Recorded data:
++++

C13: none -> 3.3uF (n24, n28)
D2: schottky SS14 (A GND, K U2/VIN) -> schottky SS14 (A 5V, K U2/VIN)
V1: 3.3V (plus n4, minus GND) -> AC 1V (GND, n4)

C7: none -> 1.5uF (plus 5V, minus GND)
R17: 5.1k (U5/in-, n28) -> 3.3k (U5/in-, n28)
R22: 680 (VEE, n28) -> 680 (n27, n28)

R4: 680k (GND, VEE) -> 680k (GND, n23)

++++

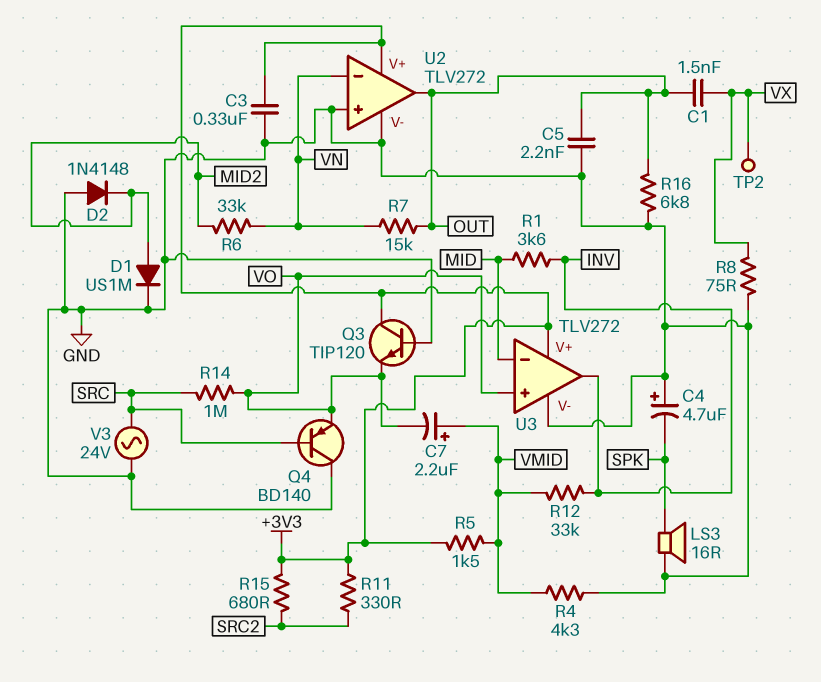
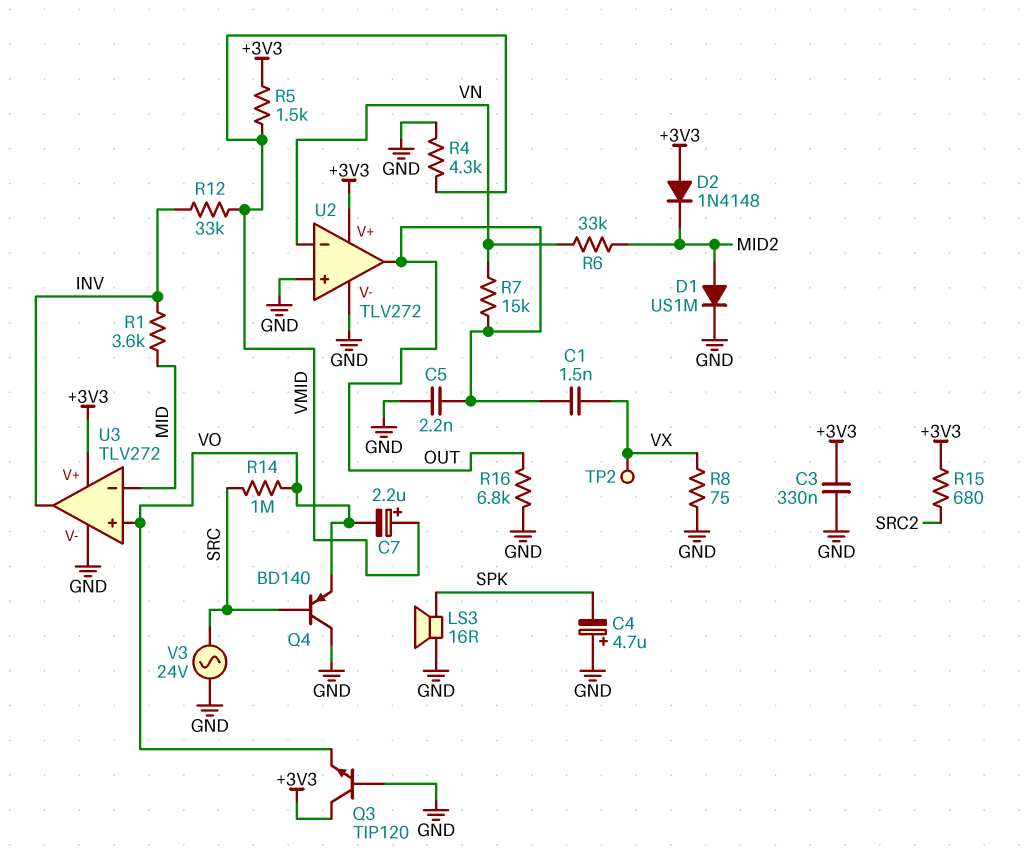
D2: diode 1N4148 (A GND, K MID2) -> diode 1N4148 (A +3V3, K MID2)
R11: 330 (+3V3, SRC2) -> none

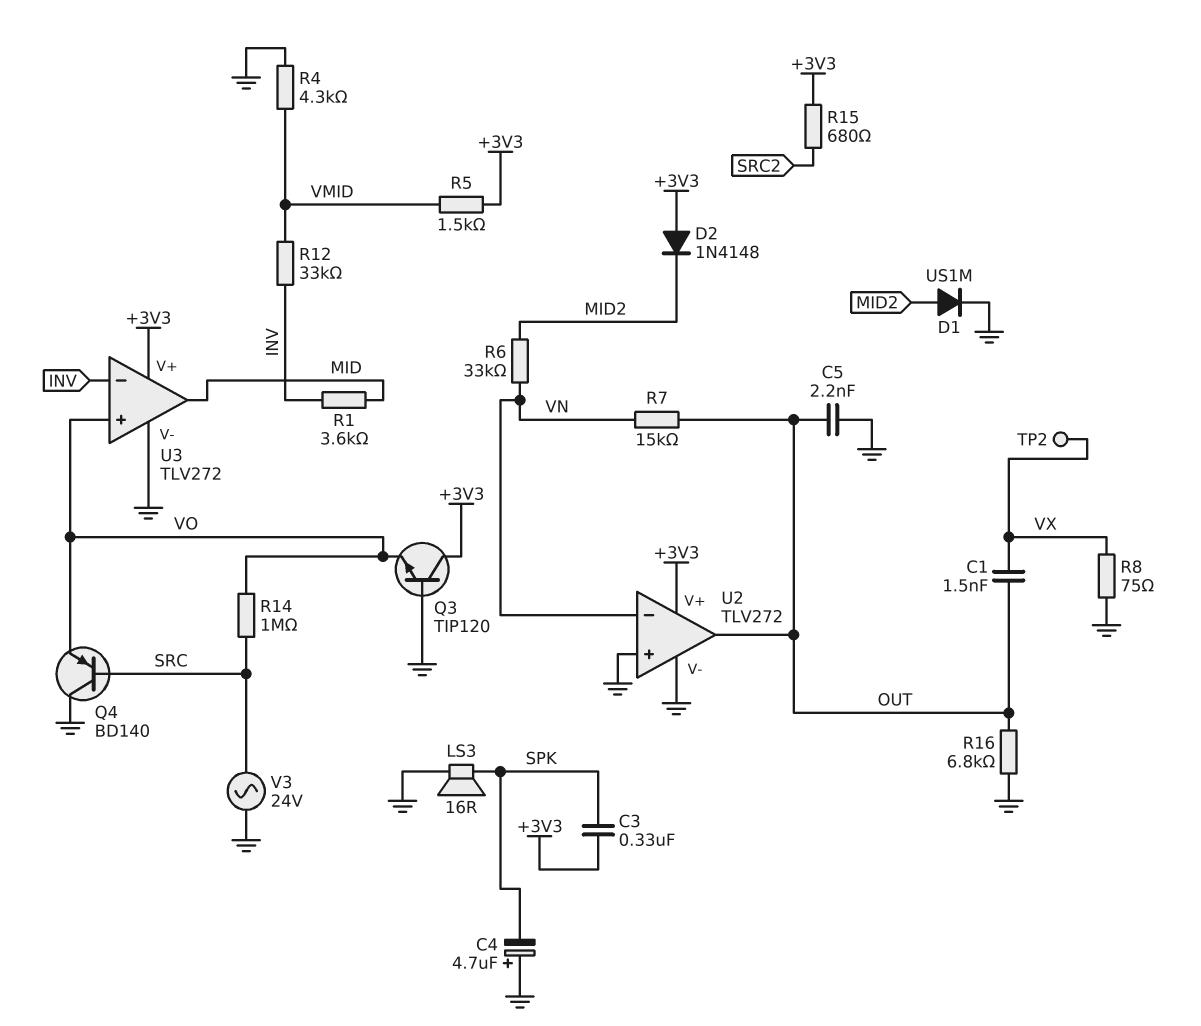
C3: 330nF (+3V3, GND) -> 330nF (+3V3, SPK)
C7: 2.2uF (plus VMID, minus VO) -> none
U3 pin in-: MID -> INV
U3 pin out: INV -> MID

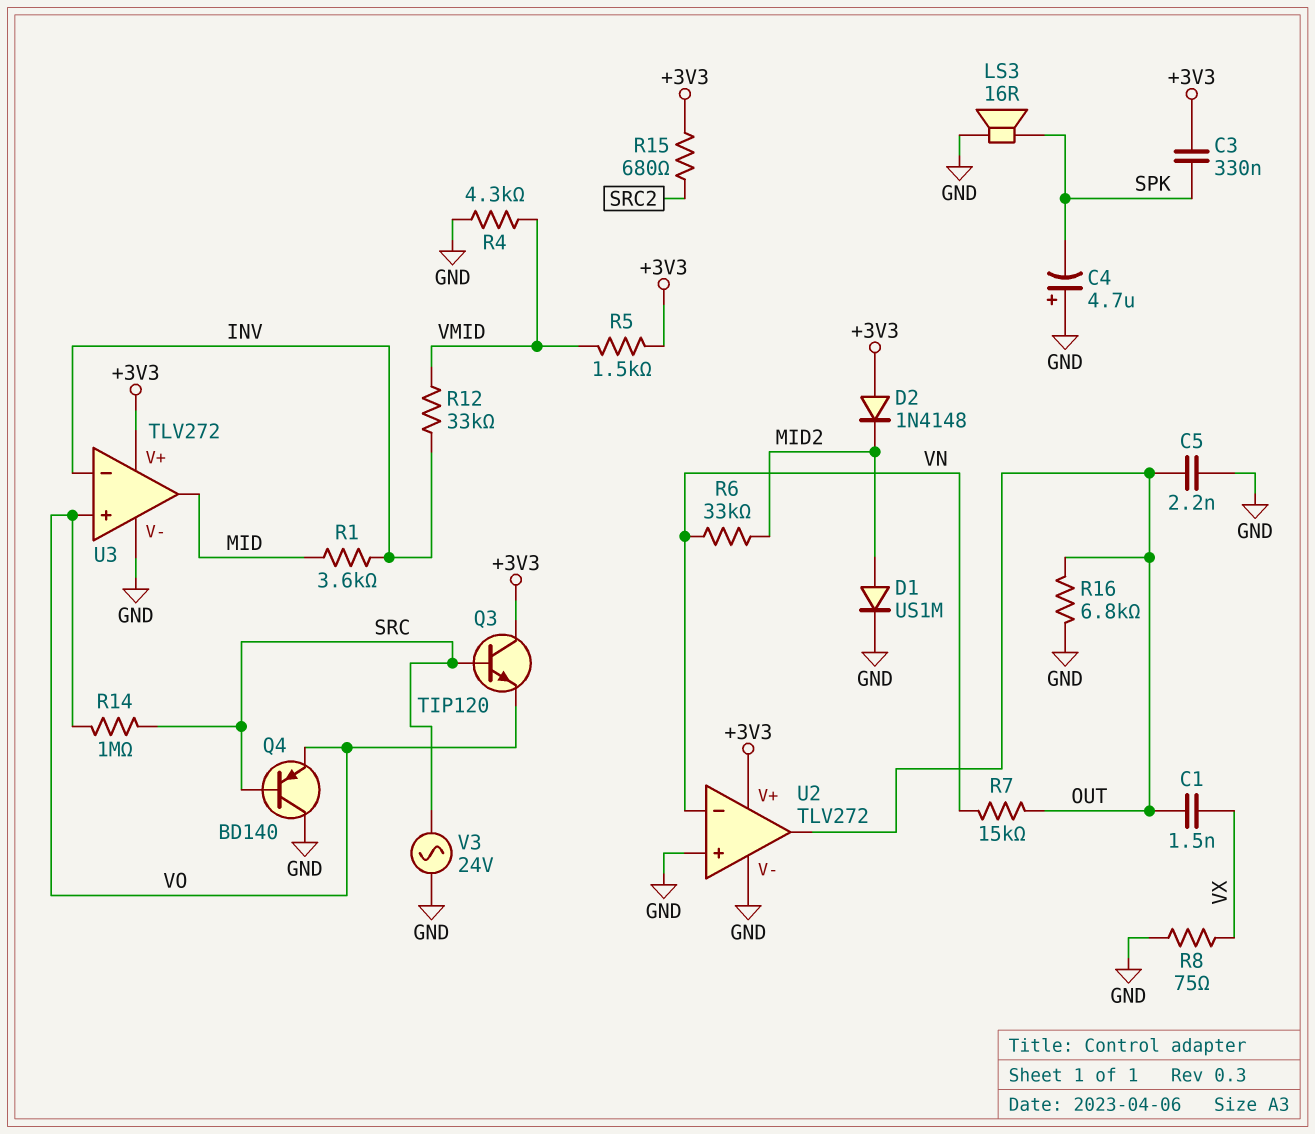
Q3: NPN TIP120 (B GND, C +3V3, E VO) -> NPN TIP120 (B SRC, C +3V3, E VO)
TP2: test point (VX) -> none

++++

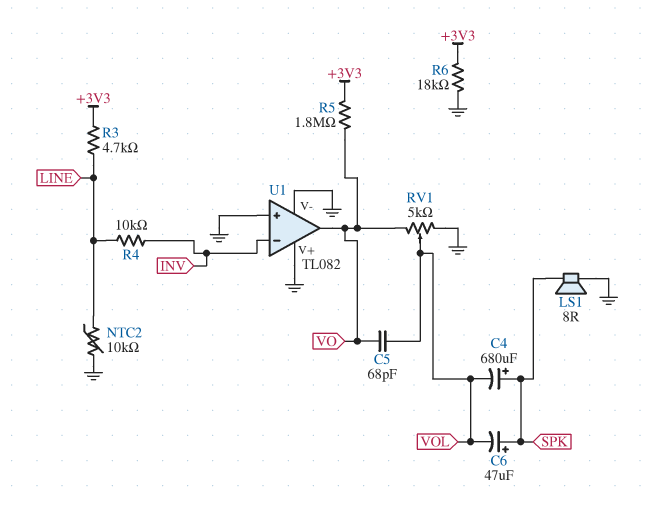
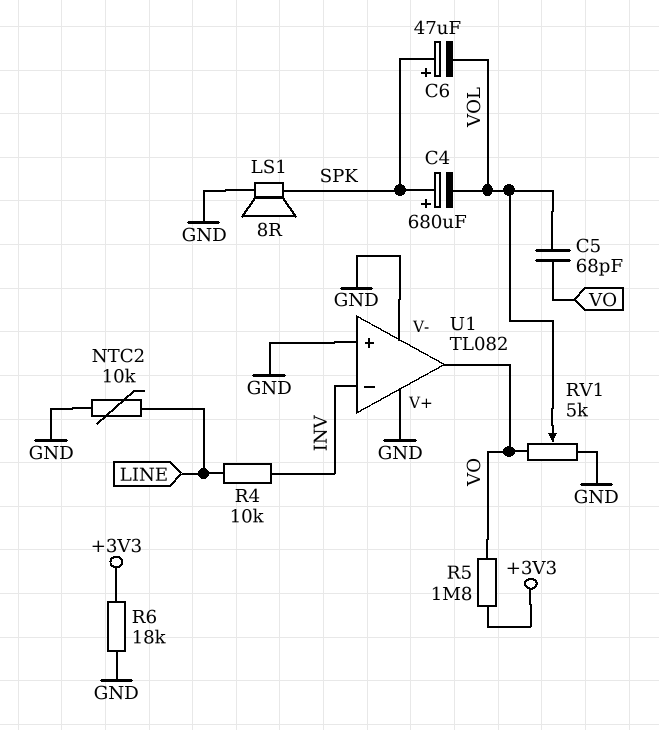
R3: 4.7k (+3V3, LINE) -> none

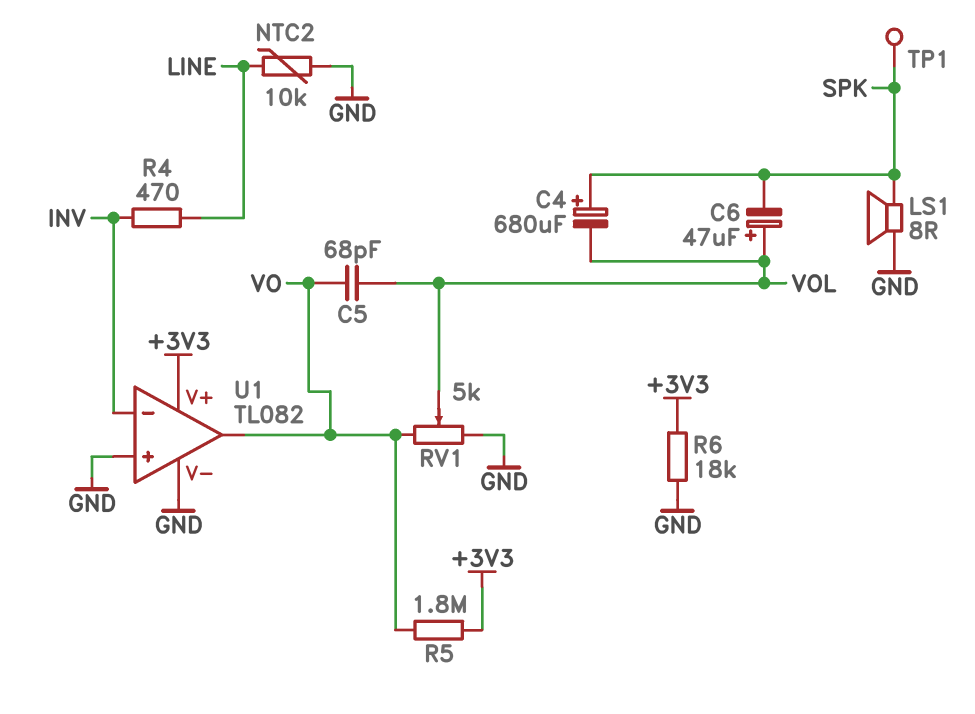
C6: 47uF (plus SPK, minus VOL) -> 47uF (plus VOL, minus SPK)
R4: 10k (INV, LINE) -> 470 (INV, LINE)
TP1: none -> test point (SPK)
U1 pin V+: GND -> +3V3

++++

__WORK TO BE COMPLETED__: Within the records, filter for lines that contain the word "minus" and show each one.

__EXPECTED ANSWER__:
V1: 3.3V (plus n4, minus GND) -> AC 1V (GND, n4)
C7: none -> 1.5uF (plus 5V, minus GND)
C7: 2.2uF (plus VMID, minus VO) -> none
C6: 47uF (plus SPK, minus VOL) -> 47uF (plus VOL, minus SPK)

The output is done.